Show every line of the listing below that contains the string "upbow".

(Stored data entries)
◆ ◆ ◆ ◆ ◆ ◆ ◆
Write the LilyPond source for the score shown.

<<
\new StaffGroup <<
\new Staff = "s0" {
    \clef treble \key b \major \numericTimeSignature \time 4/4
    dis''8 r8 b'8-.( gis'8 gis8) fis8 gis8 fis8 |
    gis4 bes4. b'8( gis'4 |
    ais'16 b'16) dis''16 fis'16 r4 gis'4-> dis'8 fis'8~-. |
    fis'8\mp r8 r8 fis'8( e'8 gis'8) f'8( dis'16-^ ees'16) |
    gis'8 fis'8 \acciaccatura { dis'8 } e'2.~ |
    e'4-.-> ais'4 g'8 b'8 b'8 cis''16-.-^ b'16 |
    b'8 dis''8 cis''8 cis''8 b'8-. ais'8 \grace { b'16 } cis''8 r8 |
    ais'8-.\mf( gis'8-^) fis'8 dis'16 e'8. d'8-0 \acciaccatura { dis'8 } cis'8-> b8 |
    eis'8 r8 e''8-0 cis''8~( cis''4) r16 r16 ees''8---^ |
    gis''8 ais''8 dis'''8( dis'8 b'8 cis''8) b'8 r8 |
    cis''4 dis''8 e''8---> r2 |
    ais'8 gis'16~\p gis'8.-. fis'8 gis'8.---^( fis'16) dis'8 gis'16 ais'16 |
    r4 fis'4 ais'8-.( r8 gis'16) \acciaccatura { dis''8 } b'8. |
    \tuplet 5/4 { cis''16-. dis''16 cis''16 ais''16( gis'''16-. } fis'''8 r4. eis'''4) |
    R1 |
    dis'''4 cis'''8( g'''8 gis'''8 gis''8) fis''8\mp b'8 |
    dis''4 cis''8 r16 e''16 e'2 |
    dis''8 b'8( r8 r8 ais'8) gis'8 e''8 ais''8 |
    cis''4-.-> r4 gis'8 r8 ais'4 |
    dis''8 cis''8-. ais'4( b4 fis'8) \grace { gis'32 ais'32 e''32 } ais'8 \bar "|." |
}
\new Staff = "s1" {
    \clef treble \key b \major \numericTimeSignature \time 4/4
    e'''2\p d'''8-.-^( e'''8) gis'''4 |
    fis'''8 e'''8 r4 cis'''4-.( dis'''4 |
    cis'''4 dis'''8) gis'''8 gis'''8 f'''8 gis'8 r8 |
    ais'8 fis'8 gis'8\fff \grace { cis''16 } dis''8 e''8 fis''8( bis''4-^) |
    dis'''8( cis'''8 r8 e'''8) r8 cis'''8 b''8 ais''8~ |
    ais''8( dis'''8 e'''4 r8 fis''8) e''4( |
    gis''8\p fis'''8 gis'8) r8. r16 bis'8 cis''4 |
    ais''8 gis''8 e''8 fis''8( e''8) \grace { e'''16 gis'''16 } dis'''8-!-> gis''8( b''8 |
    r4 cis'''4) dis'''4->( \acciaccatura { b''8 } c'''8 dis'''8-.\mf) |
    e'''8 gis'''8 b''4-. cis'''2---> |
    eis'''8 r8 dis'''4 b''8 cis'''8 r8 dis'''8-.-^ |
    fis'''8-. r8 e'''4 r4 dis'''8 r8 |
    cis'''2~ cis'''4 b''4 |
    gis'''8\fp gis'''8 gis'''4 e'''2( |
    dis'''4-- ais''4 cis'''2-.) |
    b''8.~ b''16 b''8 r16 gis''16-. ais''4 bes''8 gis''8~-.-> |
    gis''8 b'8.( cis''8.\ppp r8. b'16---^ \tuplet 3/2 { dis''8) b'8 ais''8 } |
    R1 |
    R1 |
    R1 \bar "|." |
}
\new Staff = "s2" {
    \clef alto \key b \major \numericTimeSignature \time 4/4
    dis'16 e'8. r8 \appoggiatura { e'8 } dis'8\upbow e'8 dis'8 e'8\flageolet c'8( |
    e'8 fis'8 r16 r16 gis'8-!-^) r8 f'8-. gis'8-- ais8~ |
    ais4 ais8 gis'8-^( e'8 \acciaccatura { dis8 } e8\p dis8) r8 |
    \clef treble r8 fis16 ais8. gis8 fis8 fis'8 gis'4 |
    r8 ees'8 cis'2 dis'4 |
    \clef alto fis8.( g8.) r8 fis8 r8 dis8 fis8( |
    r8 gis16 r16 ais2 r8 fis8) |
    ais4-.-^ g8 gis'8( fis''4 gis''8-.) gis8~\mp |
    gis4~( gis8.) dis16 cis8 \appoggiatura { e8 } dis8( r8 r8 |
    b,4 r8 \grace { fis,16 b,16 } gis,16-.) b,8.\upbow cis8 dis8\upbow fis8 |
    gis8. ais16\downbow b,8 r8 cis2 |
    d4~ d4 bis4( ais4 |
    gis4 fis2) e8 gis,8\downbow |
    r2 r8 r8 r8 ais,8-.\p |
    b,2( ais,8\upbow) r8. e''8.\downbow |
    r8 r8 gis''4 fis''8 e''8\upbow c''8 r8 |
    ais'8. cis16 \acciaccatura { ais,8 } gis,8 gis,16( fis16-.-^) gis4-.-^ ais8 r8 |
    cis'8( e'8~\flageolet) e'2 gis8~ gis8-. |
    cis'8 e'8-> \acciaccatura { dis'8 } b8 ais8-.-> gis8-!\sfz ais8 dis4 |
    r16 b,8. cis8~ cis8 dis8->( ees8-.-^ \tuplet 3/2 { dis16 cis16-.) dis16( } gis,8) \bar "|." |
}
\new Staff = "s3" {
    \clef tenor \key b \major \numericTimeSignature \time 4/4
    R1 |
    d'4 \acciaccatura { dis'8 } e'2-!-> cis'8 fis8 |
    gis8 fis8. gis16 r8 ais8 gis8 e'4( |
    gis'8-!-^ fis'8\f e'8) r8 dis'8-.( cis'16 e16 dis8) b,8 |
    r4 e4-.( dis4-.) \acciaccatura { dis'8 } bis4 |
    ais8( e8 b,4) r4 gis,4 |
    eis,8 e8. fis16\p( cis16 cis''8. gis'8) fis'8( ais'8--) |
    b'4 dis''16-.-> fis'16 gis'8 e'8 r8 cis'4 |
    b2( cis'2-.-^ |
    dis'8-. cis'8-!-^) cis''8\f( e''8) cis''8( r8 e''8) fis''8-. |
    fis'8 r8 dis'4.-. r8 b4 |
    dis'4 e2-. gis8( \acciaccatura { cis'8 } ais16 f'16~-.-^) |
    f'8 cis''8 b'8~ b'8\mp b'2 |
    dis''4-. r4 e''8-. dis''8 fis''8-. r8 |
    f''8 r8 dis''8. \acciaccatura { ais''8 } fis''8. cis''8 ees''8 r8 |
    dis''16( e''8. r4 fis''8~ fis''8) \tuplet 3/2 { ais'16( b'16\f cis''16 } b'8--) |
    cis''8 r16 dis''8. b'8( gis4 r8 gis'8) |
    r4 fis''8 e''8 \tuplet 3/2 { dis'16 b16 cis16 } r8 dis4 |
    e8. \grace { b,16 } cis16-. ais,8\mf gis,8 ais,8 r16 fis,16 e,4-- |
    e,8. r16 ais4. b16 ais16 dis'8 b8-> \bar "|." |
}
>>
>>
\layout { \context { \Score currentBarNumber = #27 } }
◆ ◆ ◆ ◆ ◆ ◆ ◆
▶ Output:
    dis'16 e'8. r8 \appoggiatura { e'8 } dis'8\upbow e'8 dis'8 e'8\flageolet c'8( |
    b,4 r8 \grace { fis,16 b,16 } gis,16-.) b,8.\upbow cis8 dis8\upbow fis8 |
    b,2( ais,8\upbow) r8. e''8.\downbow |
    r8 r8 gis''4 fis''8 e''8\upbow c''8 r8 |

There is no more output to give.